Items listed in a dataset:
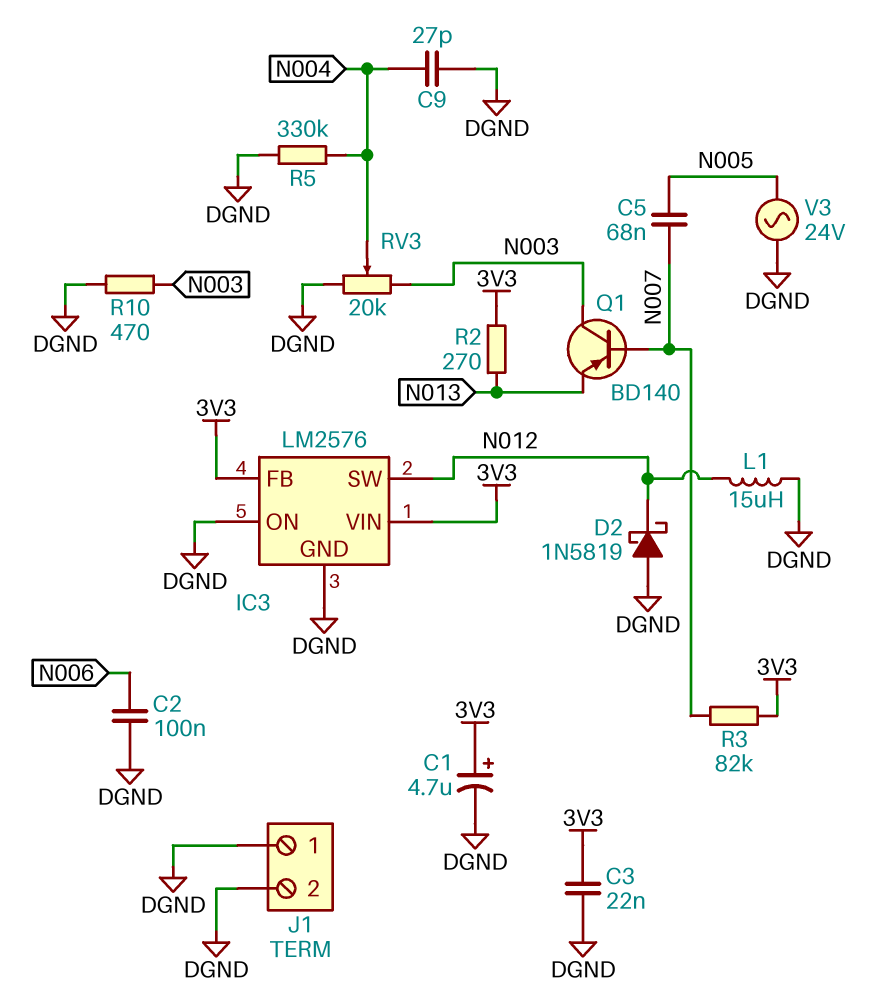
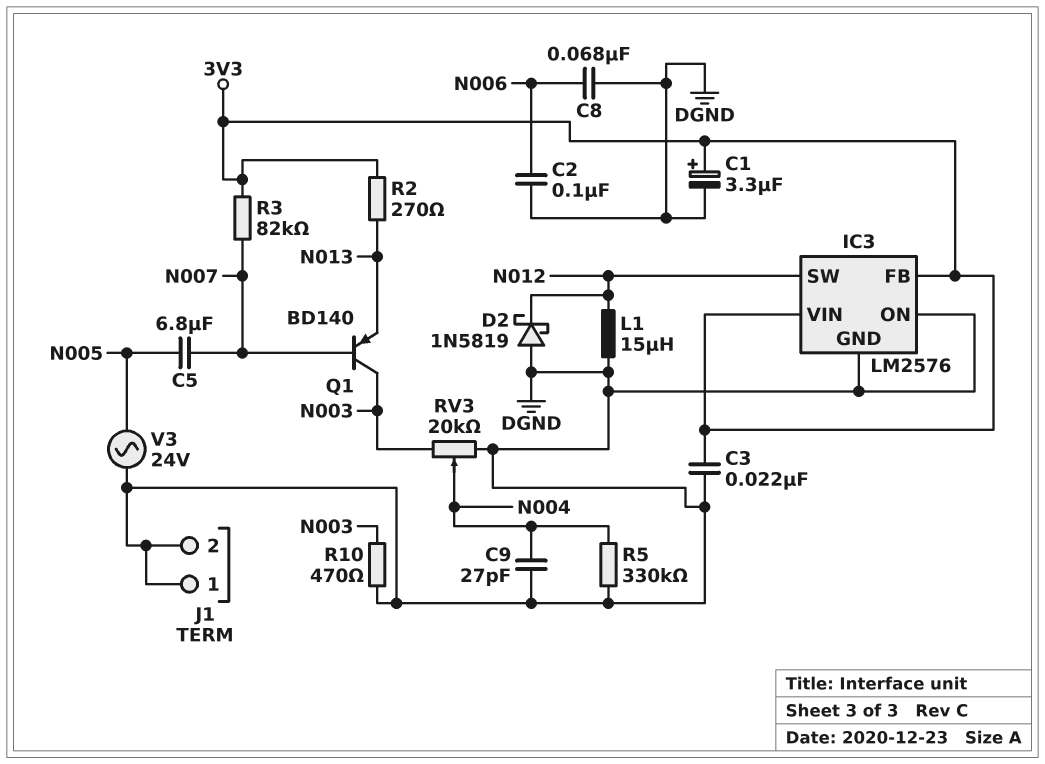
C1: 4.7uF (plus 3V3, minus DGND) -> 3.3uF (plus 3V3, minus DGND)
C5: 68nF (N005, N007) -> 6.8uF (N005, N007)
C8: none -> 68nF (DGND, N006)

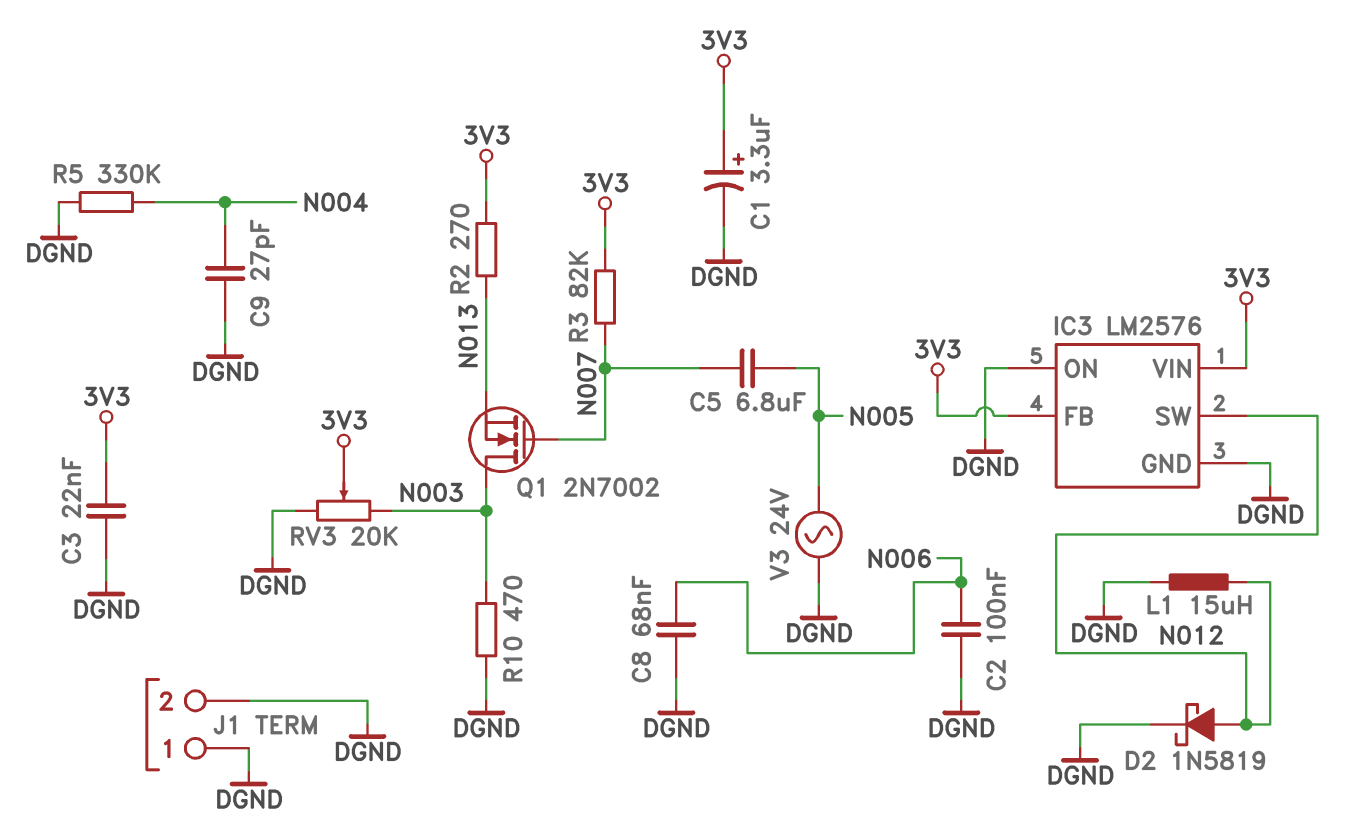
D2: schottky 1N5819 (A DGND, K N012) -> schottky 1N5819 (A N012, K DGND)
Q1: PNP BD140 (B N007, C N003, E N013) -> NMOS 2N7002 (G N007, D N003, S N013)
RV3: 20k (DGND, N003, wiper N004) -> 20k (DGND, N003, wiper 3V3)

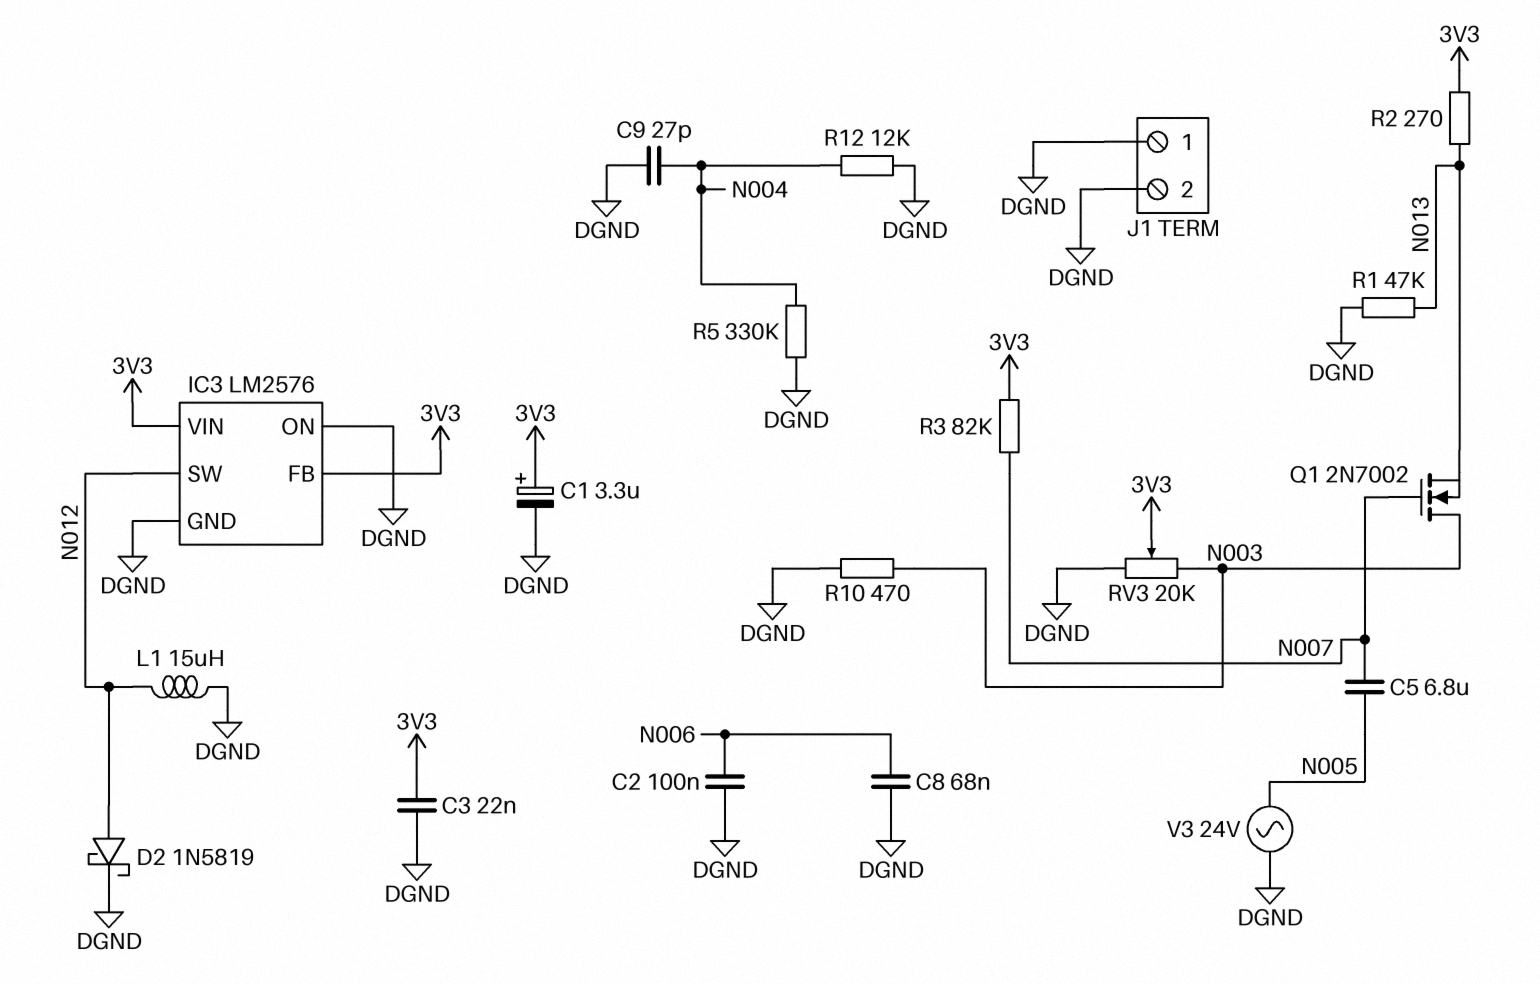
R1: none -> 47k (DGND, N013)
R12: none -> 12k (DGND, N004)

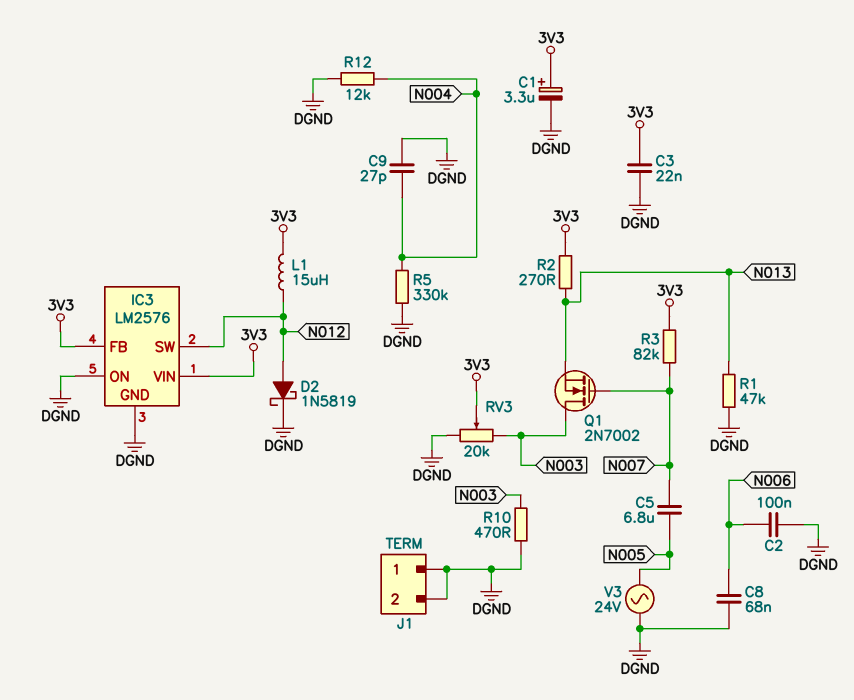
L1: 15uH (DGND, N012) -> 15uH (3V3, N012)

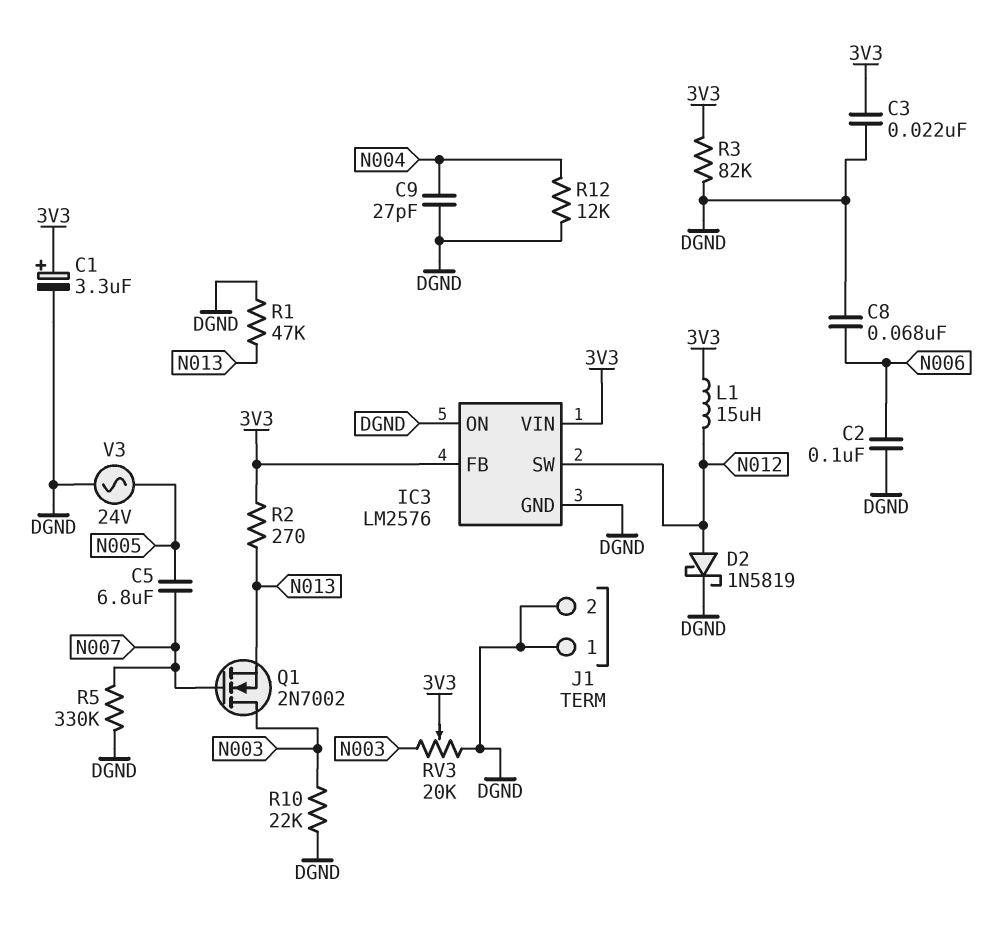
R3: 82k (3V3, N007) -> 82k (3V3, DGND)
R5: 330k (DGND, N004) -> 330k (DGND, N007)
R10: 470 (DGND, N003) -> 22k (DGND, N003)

What this task involves:
The answer must be the line containing "R5: 330k (DGND, N004) -> 330k (DGND, N007)" and every line after it to the end of the data, exactly as written.

Solved problem:
R5: 330k (DGND, N004) -> 330k (DGND, N007)
R10: 470 (DGND, N003) -> 22k (DGND, N003)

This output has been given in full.